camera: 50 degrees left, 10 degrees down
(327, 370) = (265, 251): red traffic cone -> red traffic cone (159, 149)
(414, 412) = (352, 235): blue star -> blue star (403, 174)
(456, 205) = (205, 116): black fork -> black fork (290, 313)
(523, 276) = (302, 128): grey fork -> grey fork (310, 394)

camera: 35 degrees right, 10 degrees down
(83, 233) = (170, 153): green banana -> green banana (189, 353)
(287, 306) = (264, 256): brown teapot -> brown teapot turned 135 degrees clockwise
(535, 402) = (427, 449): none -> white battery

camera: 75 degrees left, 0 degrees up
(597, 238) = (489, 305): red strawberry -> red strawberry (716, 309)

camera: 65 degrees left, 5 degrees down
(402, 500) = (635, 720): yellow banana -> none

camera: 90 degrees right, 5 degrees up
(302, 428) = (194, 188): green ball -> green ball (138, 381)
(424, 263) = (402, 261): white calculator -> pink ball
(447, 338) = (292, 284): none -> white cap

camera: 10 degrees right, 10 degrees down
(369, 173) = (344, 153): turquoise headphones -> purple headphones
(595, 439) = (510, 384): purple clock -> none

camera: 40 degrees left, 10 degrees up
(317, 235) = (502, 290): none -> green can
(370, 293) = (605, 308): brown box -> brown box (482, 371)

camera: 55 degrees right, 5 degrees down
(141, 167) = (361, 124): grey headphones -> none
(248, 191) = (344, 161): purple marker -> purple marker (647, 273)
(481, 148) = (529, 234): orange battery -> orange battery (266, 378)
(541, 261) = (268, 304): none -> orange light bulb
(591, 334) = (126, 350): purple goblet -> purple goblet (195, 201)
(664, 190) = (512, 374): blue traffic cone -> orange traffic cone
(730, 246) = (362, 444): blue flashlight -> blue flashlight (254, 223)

What to do
Copy out the lines starting at the one containing "(83, 233) = (170, 153): green" and ending with the last line of the entries. Include nothing else.

The completed task
(83, 233) = (170, 153): green banana -> green banana (189, 353)
(287, 306) = (264, 256): brown teapot -> brown teapot turned 135 degrees clockwise
(535, 402) = (427, 449): none -> white battery

camera: 75 degrees left, 0 degrees up
(597, 238) = (489, 305): red strawberry -> red strawberry (716, 309)

camera: 65 degrees left, 5 degrees down
(402, 500) = (635, 720): yellow banana -> none

camera: 90 degrees right, 5 degrees up
(302, 428) = (194, 188): green ball -> green ball (138, 381)
(424, 263) = (402, 261): white calculator -> pink ball
(447, 338) = (292, 284): none -> white cap

camera: 10 degrees right, 10 degrees down
(369, 173) = (344, 153): turquoise headphones -> purple headphones
(595, 439) = (510, 384): purple clock -> none

camera: 40 degrees left, 10 degrees up
(317, 235) = (502, 290): none -> green can
(370, 293) = (605, 308): brown box -> brown box (482, 371)

camera: 55 degrees right, 5 degrees down
(141, 167) = (361, 124): grey headphones -> none
(248, 191) = (344, 161): purple marker -> purple marker (647, 273)
(481, 148) = (529, 234): orange battery -> orange battery (266, 378)
(541, 261) = (268, 304): none -> orange light bulb
(591, 334) = (126, 350): purple goblet -> purple goblet (195, 201)
(664, 190) = (512, 374): blue traffic cone -> orange traffic cone
(730, 246) = (362, 444): blue flashlight -> blue flashlight (254, 223)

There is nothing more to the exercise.